• **EXERCISE DETAILS**
Retype the part of the listing that opens with the line containing "orange semicircle: moved 3 px left, 1 px up" and closes with the line containing "yellow circle: moved 2 px up", both lines included. Leave the pictures out of your answer.

+ + + + +

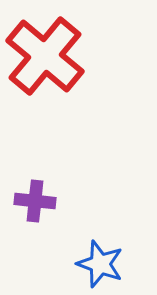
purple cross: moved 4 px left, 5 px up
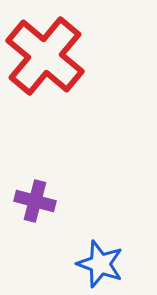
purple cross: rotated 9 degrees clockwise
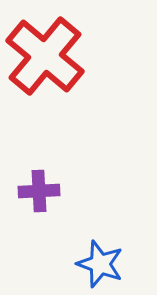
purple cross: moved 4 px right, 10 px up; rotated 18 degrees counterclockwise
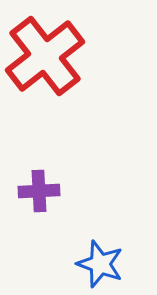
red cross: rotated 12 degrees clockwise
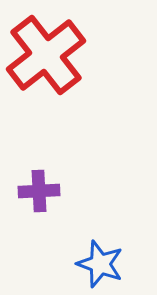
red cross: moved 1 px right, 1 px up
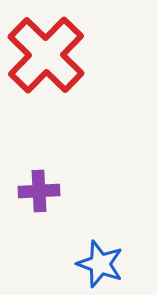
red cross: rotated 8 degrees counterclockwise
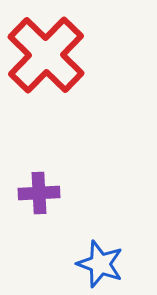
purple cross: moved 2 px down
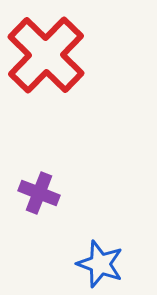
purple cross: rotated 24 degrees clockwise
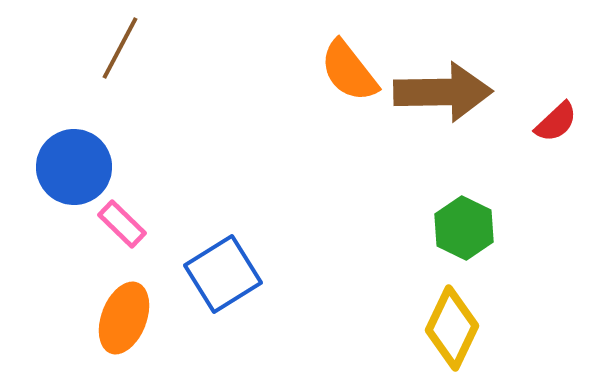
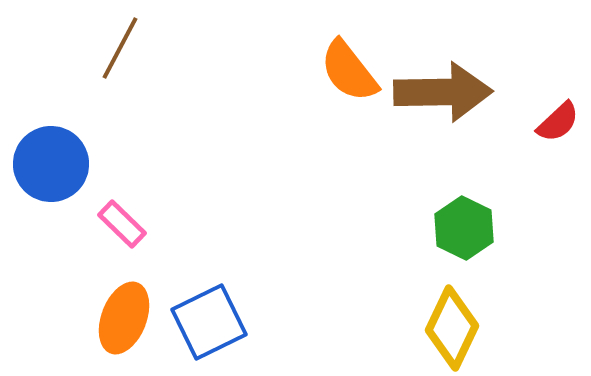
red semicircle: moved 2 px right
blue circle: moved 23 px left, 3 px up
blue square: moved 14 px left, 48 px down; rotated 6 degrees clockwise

+ + + + +

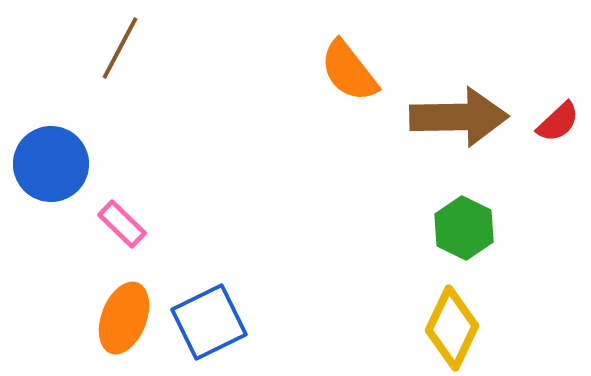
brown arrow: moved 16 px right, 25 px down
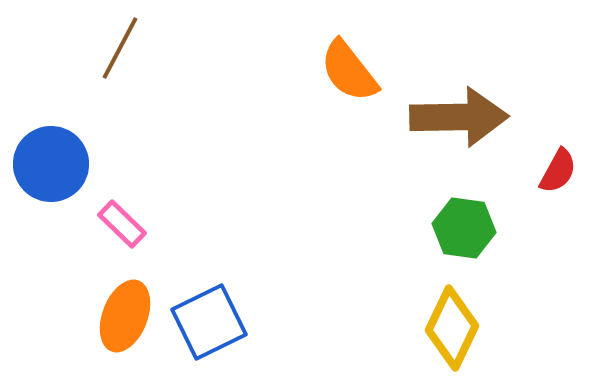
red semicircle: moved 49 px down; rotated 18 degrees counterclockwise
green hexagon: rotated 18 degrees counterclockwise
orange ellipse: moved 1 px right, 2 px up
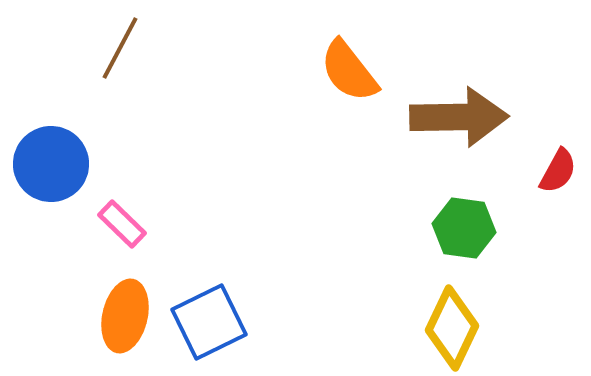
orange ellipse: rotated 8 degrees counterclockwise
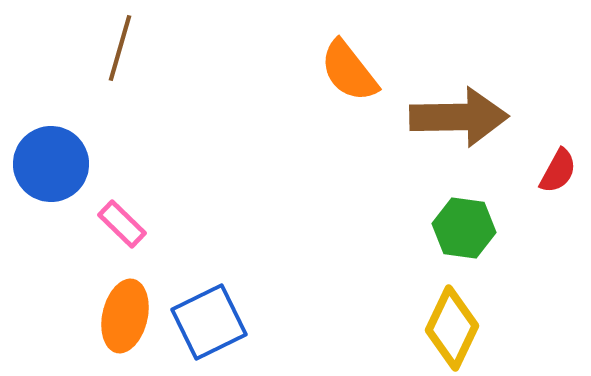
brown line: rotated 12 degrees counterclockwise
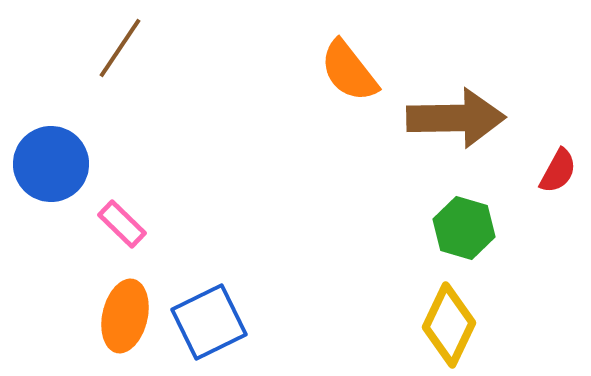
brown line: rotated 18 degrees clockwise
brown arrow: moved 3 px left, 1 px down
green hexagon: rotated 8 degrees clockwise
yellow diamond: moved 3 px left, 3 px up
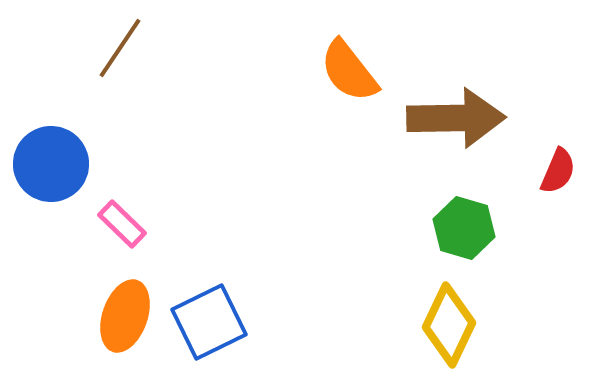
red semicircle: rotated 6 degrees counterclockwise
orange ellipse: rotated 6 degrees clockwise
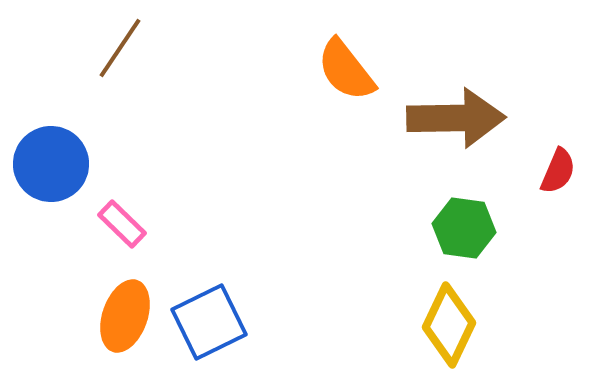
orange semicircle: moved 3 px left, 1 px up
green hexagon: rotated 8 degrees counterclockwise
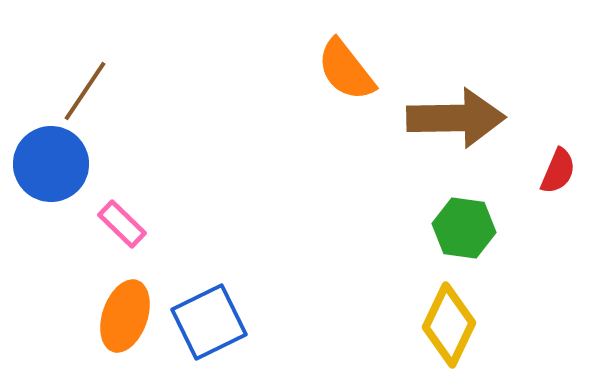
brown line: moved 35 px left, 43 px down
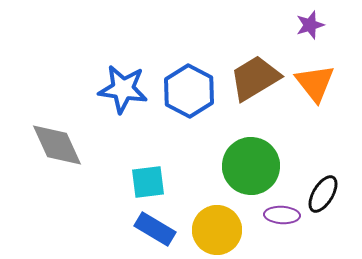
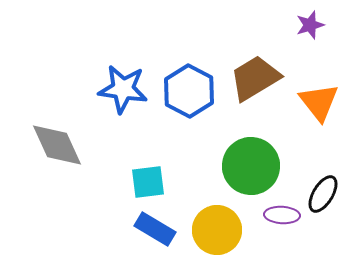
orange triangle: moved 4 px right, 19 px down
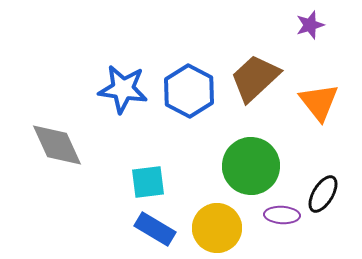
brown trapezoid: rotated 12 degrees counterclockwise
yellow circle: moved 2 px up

+ + + + +

• **COMPLETE OUTPUT**
orange semicircle: moved 3 px left, 1 px up
green hexagon: rotated 8 degrees counterclockwise
brown line: moved 35 px left, 43 px down
orange triangle: moved 4 px right, 19 px down
brown trapezoid: rotated 12 degrees counterclockwise
yellow circle: moved 2 px up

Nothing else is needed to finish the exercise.